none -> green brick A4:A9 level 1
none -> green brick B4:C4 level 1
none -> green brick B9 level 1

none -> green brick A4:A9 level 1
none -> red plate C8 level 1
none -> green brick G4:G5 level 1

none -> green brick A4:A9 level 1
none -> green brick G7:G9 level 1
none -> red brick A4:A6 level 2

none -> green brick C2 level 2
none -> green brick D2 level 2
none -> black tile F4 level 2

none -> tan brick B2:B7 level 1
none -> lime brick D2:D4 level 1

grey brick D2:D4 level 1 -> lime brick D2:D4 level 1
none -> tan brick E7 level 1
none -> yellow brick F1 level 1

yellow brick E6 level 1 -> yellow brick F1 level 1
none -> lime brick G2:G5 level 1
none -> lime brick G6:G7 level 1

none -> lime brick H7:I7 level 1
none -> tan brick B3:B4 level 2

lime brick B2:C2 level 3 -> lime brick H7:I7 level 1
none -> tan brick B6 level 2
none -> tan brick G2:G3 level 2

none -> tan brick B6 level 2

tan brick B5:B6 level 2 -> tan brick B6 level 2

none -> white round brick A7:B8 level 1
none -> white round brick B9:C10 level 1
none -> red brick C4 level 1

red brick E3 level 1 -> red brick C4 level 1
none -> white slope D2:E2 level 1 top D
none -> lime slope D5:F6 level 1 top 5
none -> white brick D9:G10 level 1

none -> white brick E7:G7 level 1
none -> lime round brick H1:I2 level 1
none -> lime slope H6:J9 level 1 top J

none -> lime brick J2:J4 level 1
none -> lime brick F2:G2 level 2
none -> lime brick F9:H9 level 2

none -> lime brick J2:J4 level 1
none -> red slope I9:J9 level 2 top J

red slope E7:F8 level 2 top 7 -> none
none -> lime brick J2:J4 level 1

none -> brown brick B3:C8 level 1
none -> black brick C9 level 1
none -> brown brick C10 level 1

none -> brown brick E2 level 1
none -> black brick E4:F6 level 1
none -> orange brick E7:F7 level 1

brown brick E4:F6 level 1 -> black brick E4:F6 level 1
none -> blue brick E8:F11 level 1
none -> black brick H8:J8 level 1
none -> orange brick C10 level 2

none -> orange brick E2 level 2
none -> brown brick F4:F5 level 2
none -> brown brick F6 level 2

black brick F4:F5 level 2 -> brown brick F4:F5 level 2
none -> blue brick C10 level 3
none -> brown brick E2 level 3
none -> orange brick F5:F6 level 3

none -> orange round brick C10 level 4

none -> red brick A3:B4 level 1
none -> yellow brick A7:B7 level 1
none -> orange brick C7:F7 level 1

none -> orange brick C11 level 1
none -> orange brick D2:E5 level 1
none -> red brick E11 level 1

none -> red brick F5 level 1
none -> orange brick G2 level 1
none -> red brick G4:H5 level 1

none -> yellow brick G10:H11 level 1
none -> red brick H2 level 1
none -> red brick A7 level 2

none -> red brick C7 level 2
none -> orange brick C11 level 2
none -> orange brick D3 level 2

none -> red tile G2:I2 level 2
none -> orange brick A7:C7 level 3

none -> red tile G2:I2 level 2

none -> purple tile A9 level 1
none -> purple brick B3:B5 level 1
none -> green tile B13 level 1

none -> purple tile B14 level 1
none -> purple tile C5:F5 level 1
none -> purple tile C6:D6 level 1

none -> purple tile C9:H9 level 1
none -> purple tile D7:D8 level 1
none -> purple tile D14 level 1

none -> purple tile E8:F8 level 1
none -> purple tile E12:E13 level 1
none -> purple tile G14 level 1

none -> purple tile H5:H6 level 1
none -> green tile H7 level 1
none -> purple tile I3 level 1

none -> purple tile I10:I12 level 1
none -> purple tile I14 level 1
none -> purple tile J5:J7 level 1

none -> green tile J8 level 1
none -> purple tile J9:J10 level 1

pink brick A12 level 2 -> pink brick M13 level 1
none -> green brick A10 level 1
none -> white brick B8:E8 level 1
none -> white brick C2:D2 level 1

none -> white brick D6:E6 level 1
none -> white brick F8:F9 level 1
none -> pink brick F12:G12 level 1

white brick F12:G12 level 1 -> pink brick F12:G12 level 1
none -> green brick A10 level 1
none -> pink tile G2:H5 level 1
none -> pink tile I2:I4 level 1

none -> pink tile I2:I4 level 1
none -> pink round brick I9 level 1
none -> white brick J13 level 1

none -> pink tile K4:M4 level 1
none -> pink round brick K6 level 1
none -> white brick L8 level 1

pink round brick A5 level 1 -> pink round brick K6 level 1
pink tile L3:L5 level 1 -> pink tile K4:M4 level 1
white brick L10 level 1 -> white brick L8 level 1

════════════════

## Action item
When you answer, output all of the material exactly as it appears above.

## Reply
none -> green brick A4:A9 level 1
none -> green brick B4:C4 level 1
none -> green brick B9 level 1

none -> green brick A4:A9 level 1
none -> red plate C8 level 1
none -> green brick G4:G5 level 1

none -> green brick A4:A9 level 1
none -> green brick G7:G9 level 1
none -> red brick A4:A6 level 2

none -> green brick C2 level 2
none -> green brick D2 level 2
none -> black tile F4 level 2

none -> tan brick B2:B7 level 1
none -> lime brick D2:D4 level 1

grey brick D2:D4 level 1 -> lime brick D2:D4 level 1
none -> tan brick E7 level 1
none -> yellow brick F1 level 1

yellow brick E6 level 1 -> yellow brick F1 level 1
none -> lime brick G2:G5 level 1
none -> lime brick G6:G7 level 1

none -> lime brick H7:I7 level 1
none -> tan brick B3:B4 level 2

lime brick B2:C2 level 3 -> lime brick H7:I7 level 1
none -> tan brick B6 level 2
none -> tan brick G2:G3 level 2

none -> tan brick B6 level 2

tan brick B5:B6 level 2 -> tan brick B6 level 2

none -> white round brick A7:B8 level 1
none -> white round brick B9:C10 level 1
none -> red brick C4 level 1

red brick E3 level 1 -> red brick C4 level 1
none -> white slope D2:E2 level 1 top D
none -> lime slope D5:F6 level 1 top 5
none -> white brick D9:G10 level 1

none -> white brick E7:G7 level 1
none -> lime round brick H1:I2 level 1
none -> lime slope H6:J9 level 1 top J

none -> lime brick J2:J4 level 1
none -> lime brick F2:G2 level 2
none -> lime brick F9:H9 level 2

none -> lime brick J2:J4 level 1
none -> red slope I9:J9 level 2 top J

red slope E7:F8 level 2 top 7 -> none
none -> lime brick J2:J4 level 1

none -> brown brick B3:C8 level 1
none -> black brick C9 level 1
none -> brown brick C10 level 1

none -> brown brick E2 level 1
none -> black brick E4:F6 level 1
none -> orange brick E7:F7 level 1

brown brick E4:F6 level 1 -> black brick E4:F6 level 1
none -> blue brick E8:F11 level 1
none -> black brick H8:J8 level 1
none -> orange brick C10 level 2

none -> orange brick E2 level 2
none -> brown brick F4:F5 level 2
none -> brown brick F6 level 2

black brick F4:F5 level 2 -> brown brick F4:F5 level 2
none -> blue brick C10 level 3
none -> brown brick E2 level 3
none -> orange brick F5:F6 level 3

none -> orange round brick C10 level 4

none -> red brick A3:B4 level 1
none -> yellow brick A7:B7 level 1
none -> orange brick C7:F7 level 1

none -> orange brick C11 level 1
none -> orange brick D2:E5 level 1
none -> red brick E11 level 1

none -> red brick F5 level 1
none -> orange brick G2 level 1
none -> red brick G4:H5 level 1

none -> yellow brick G10:H11 level 1
none -> red brick H2 level 1
none -> red brick A7 level 2

none -> red brick C7 level 2
none -> orange brick C11 level 2
none -> orange brick D3 level 2

none -> red tile G2:I2 level 2
none -> orange brick A7:C7 level 3

none -> red tile G2:I2 level 2

none -> purple tile A9 level 1
none -> purple brick B3:B5 level 1
none -> green tile B13 level 1

none -> purple tile B14 level 1
none -> purple tile C5:F5 level 1
none -> purple tile C6:D6 level 1

none -> purple tile C9:H9 level 1
none -> purple tile D7:D8 level 1
none -> purple tile D14 level 1

none -> purple tile E8:F8 level 1
none -> purple tile E12:E13 level 1
none -> purple tile G14 level 1

none -> purple tile H5:H6 level 1
none -> green tile H7 level 1
none -> purple tile I3 level 1

none -> purple tile I10:I12 level 1
none -> purple tile I14 level 1
none -> purple tile J5:J7 level 1

none -> green tile J8 level 1
none -> purple tile J9:J10 level 1

pink brick A12 level 2 -> pink brick M13 level 1
none -> green brick A10 level 1
none -> white brick B8:E8 level 1
none -> white brick C2:D2 level 1

none -> white brick D6:E6 level 1
none -> white brick F8:F9 level 1
none -> pink brick F12:G12 level 1

white brick F12:G12 level 1 -> pink brick F12:G12 level 1
none -> green brick A10 level 1
none -> pink tile G2:H5 level 1
none -> pink tile I2:I4 level 1

none -> pink tile I2:I4 level 1
none -> pink round brick I9 level 1
none -> white brick J13 level 1

none -> pink tile K4:M4 level 1
none -> pink round brick K6 level 1
none -> white brick L8 level 1

pink round brick A5 level 1 -> pink round brick K6 level 1
pink tile L3:L5 level 1 -> pink tile K4:M4 level 1
white brick L10 level 1 -> white brick L8 level 1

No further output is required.